▶ **YOUR INSTRUCTIONS**: Which lines of the entries below hold the word "none"? Report each of them.

▶ **EXERCISE INPUTS**:
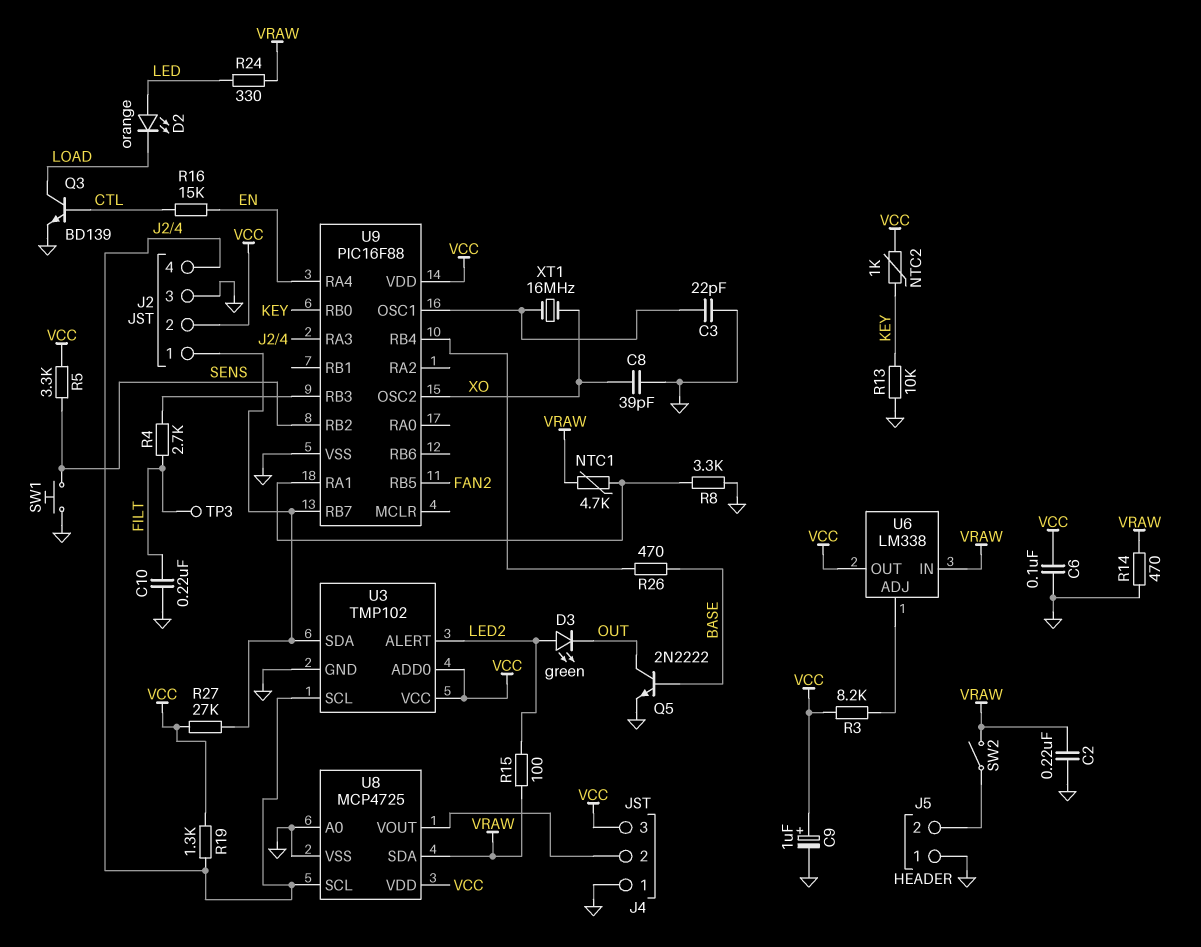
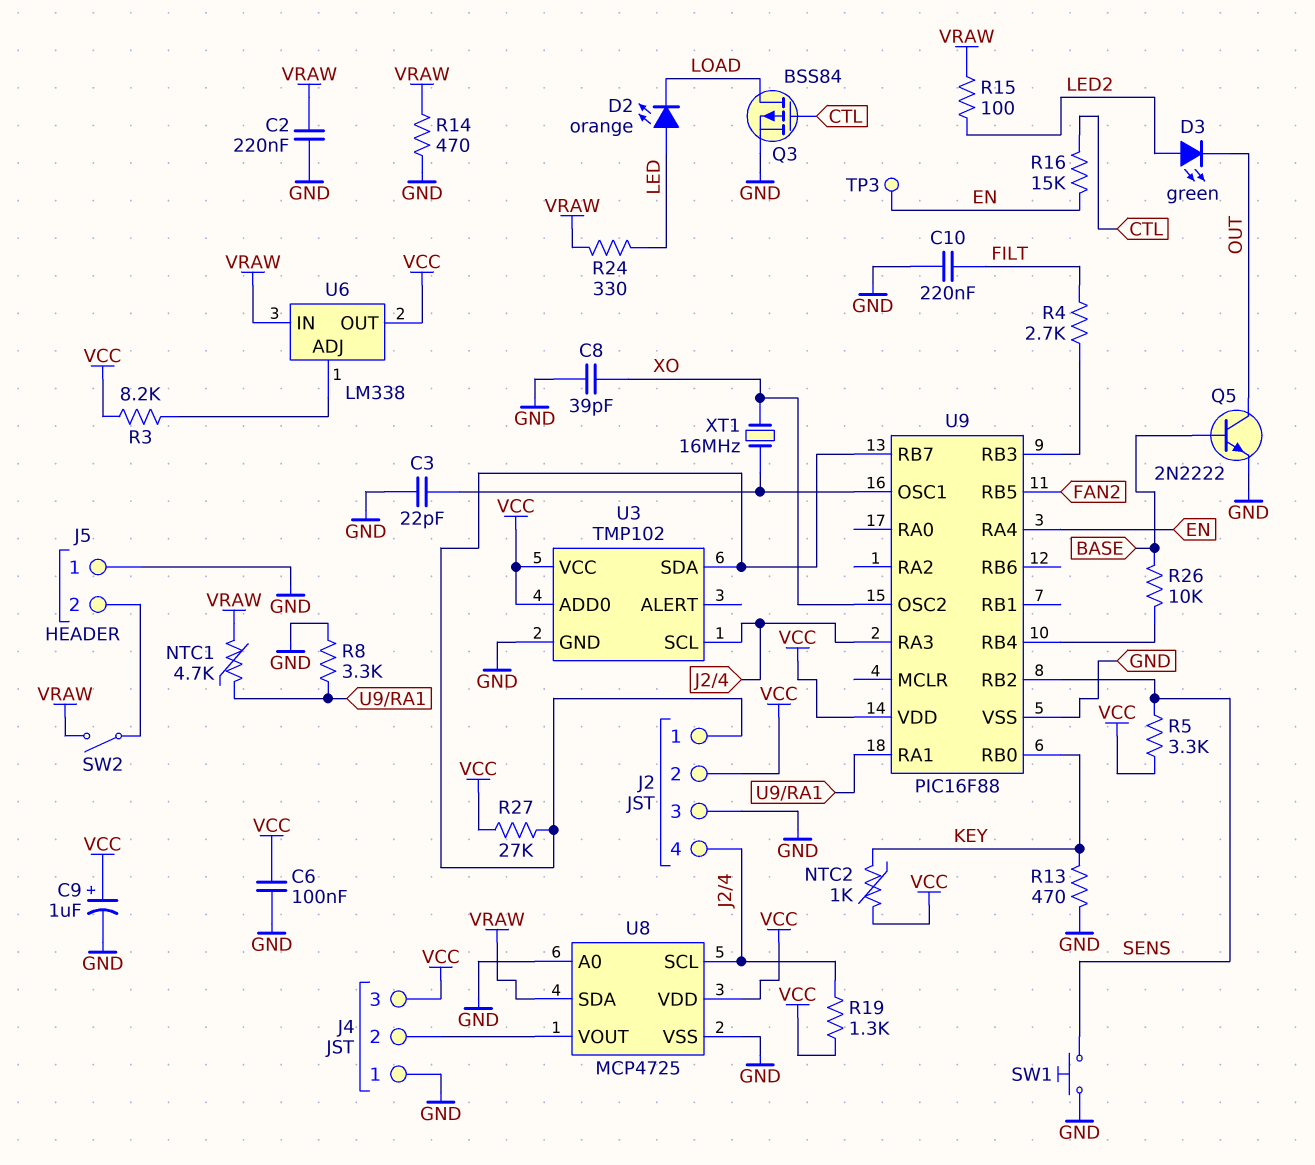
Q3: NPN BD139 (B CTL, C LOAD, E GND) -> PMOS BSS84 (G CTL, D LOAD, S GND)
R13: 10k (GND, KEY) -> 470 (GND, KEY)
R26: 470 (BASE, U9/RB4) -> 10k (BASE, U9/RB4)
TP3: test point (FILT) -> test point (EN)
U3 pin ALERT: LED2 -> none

...

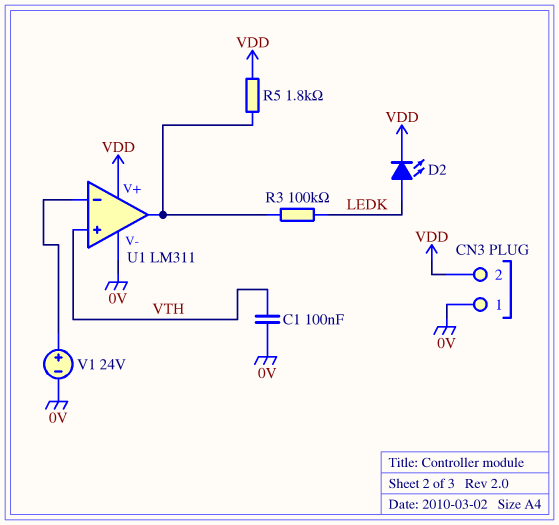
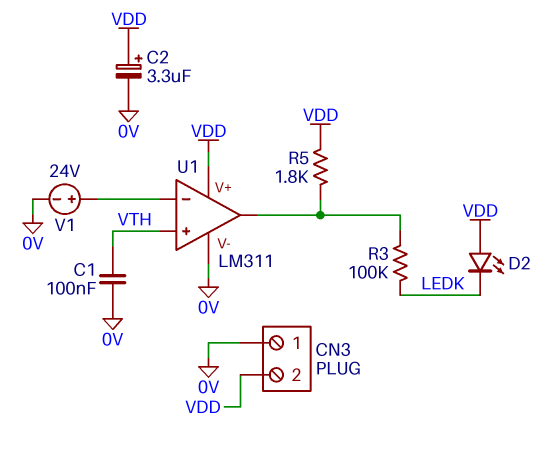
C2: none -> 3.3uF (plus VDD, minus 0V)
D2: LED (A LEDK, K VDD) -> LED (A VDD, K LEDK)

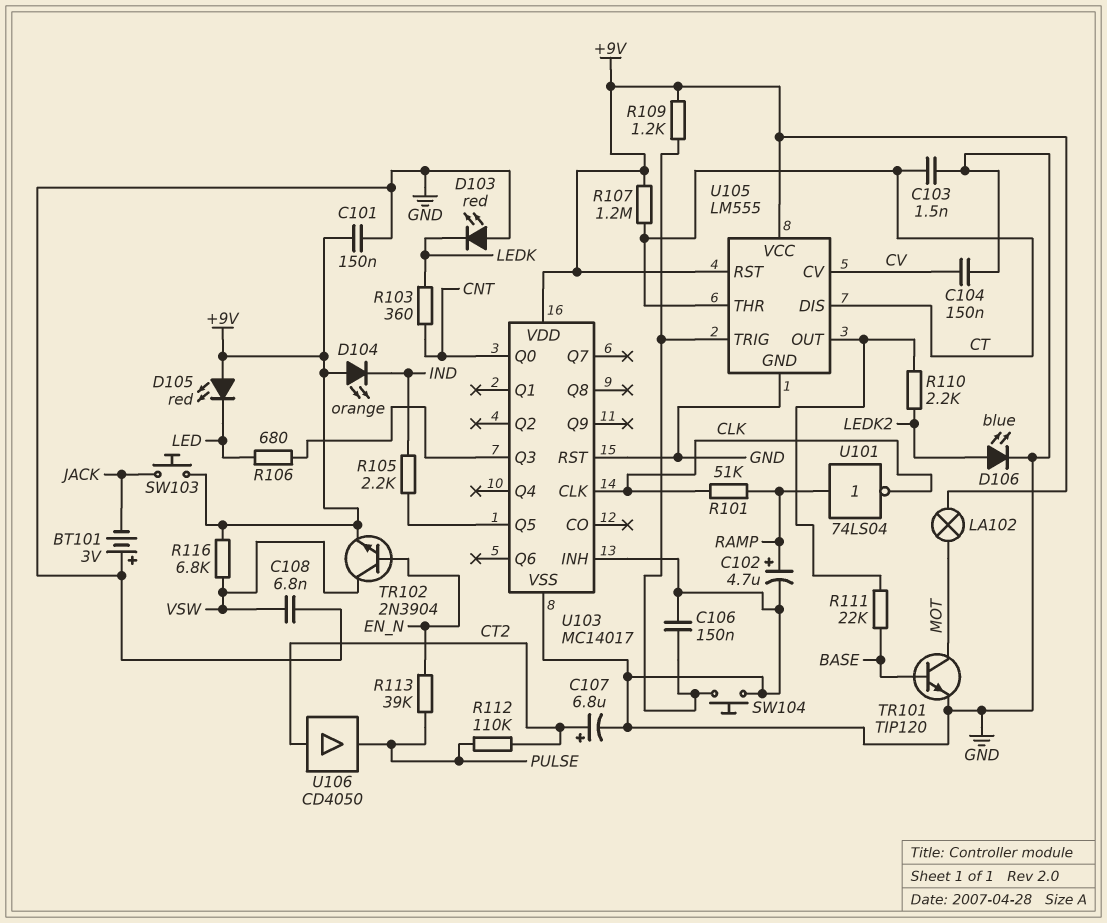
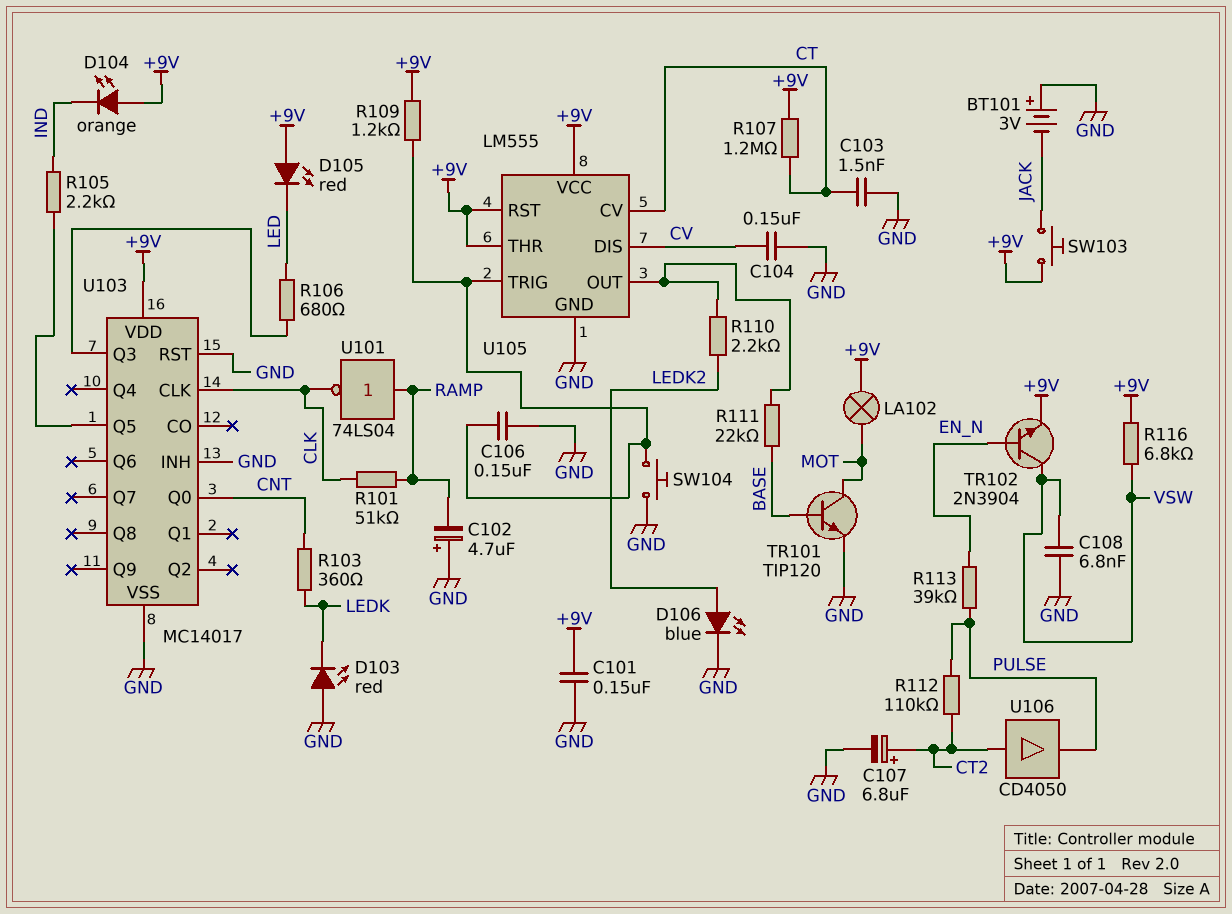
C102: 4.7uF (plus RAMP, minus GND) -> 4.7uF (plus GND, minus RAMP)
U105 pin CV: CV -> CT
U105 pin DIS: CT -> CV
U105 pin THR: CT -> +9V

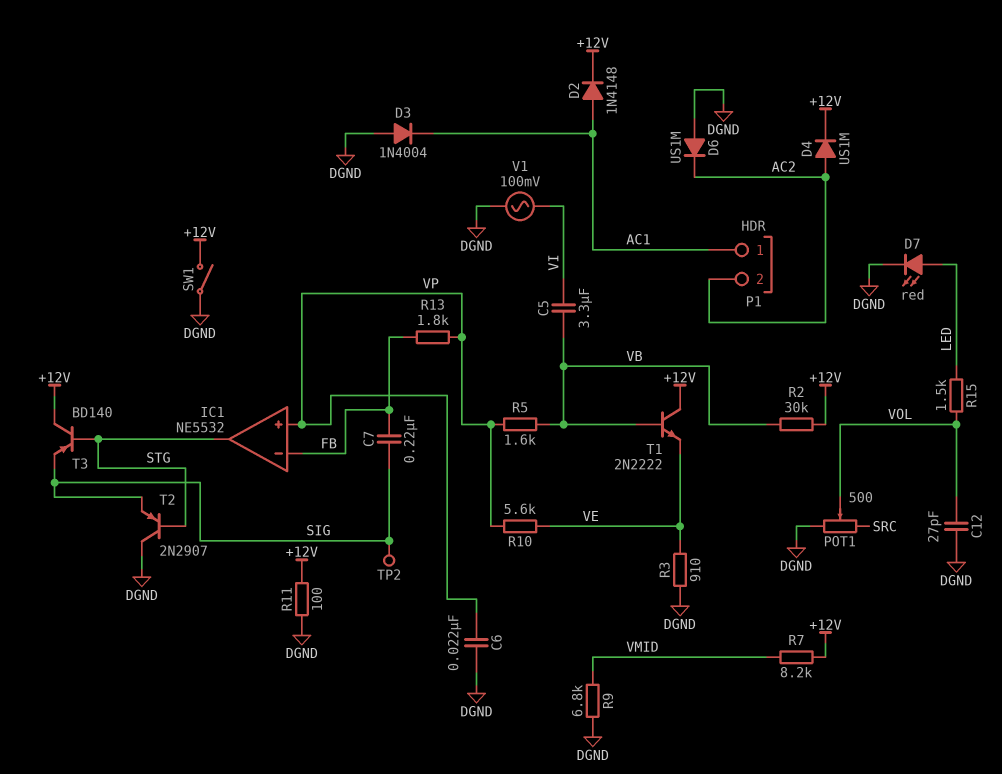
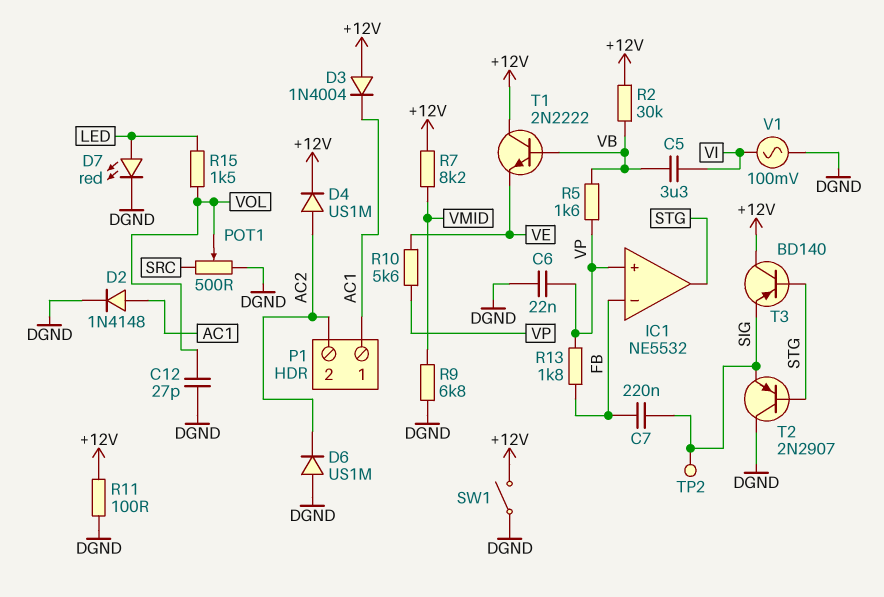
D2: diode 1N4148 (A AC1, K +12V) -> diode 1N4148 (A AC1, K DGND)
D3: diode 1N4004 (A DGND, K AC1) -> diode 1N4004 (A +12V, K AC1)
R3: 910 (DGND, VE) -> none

--

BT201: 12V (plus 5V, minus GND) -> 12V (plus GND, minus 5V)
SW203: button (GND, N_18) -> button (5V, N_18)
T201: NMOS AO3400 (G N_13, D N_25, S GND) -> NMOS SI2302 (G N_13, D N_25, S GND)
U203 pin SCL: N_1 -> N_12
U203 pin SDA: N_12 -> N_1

▶ **PROBLEM SOLUTION**:
U3 pin ALERT: LED2 -> none
C2: none -> 3.3uF (plus VDD, minus 0V)
R3: 910 (DGND, VE) -> none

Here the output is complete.